◆ Required action: With the first line as the start and the line containing "SCALE pin DT: RX -> A0" as the end, write out every line of the records exactly.

◆ Modification records:
# # # # #
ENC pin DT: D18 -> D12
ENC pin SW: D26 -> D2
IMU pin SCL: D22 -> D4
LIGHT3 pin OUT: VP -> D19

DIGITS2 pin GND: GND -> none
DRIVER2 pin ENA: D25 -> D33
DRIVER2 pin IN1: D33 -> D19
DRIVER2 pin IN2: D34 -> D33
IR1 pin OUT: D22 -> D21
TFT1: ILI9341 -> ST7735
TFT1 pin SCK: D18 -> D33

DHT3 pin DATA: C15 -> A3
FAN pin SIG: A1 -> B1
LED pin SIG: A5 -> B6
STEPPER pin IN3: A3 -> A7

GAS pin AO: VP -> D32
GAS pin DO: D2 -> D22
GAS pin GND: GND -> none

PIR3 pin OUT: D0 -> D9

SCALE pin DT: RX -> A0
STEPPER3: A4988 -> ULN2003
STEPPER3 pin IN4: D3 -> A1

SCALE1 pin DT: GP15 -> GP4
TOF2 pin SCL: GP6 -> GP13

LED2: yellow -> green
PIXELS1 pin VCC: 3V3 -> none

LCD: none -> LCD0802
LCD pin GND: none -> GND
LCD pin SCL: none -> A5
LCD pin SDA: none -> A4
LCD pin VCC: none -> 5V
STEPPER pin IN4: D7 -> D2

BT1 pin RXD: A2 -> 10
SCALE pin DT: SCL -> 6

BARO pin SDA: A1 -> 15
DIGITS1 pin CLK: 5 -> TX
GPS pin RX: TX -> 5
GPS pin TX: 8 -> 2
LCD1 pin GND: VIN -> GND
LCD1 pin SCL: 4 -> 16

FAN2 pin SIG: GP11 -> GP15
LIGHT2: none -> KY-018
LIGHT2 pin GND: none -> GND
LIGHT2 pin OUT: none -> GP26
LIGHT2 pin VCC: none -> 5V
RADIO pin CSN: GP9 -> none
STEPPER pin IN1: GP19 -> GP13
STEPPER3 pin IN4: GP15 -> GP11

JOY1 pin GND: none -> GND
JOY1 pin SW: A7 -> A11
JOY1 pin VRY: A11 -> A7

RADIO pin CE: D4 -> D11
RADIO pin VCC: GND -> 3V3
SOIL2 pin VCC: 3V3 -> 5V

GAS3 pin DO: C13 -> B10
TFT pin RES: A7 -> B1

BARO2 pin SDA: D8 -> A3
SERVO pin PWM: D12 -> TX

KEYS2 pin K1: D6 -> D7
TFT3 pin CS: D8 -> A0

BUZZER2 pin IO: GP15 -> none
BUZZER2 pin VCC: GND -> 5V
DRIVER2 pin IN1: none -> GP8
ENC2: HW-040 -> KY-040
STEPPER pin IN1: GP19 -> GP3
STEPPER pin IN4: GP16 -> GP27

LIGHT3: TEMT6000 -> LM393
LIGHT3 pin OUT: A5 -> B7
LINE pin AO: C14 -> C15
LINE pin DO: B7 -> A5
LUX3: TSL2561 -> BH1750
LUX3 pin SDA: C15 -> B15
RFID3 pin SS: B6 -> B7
# # # # #
◆ Answer to this task:
ENC pin DT: D18 -> D12
ENC pin SW: D26 -> D2
IMU pin SCL: D22 -> D4
LIGHT3 pin OUT: VP -> D19

DIGITS2 pin GND: GND -> none
DRIVER2 pin ENA: D25 -> D33
DRIVER2 pin IN1: D33 -> D19
DRIVER2 pin IN2: D34 -> D33
IR1 pin OUT: D22 -> D21
TFT1: ILI9341 -> ST7735
TFT1 pin SCK: D18 -> D33

DHT3 pin DATA: C15 -> A3
FAN pin SIG: A1 -> B1
LED pin SIG: A5 -> B6
STEPPER pin IN3: A3 -> A7

GAS pin AO: VP -> D32
GAS pin DO: D2 -> D22
GAS pin GND: GND -> none

PIR3 pin OUT: D0 -> D9

SCALE pin DT: RX -> A0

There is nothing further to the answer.